Given these entries, repeat exactly the lines starting with the one that has "exercise bike: (115, 74)" and going on through the one that has "plant: (779, 781) -> (460, 948), added", both included, but none of the pictures.

**Entries shown:**
--*--

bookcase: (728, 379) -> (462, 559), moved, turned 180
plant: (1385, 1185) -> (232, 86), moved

--*--

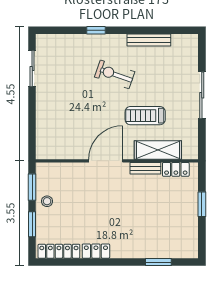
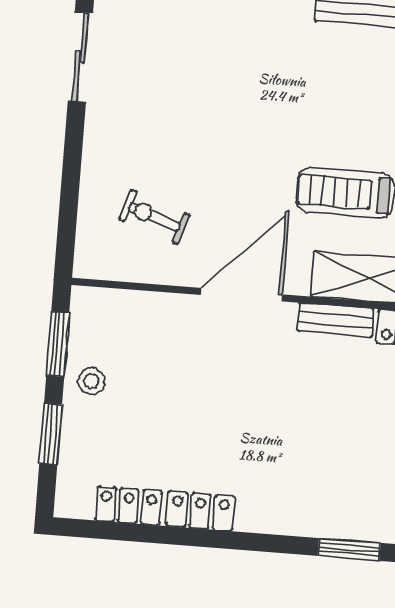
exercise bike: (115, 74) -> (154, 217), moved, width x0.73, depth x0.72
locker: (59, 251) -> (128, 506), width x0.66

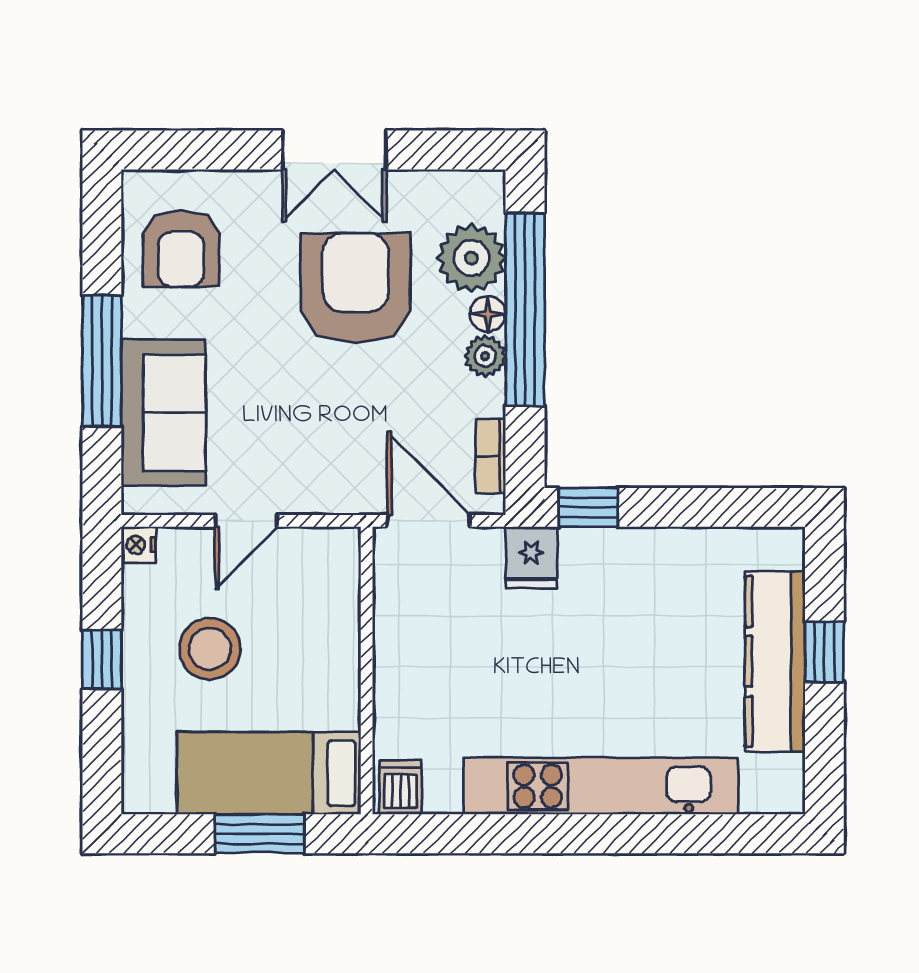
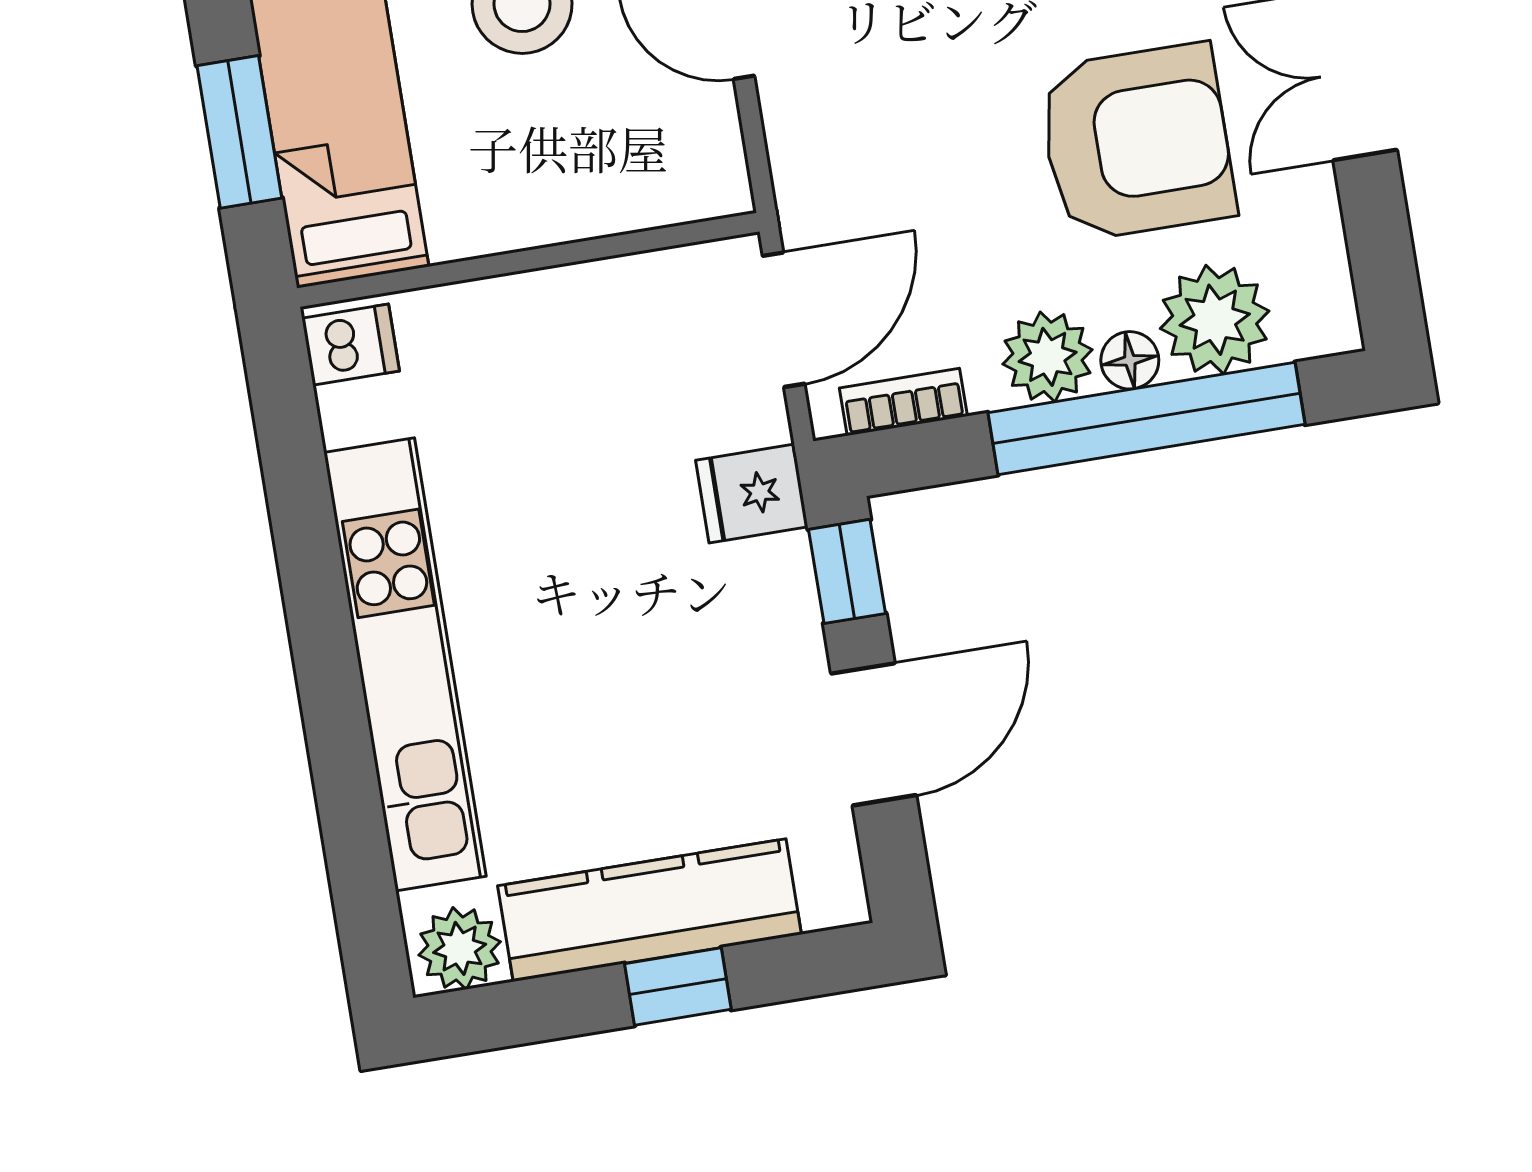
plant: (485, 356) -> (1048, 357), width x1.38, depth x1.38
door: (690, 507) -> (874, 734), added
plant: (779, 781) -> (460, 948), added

--*--

**Solved exercise:**
exercise bike: (115, 74) -> (154, 217), moved, width x0.73, depth x0.72
locker: (59, 251) -> (128, 506), width x0.66

plant: (485, 356) -> (1048, 357), width x1.38, depth x1.38
door: (690, 507) -> (874, 734), added
plant: (779, 781) -> (460, 948), added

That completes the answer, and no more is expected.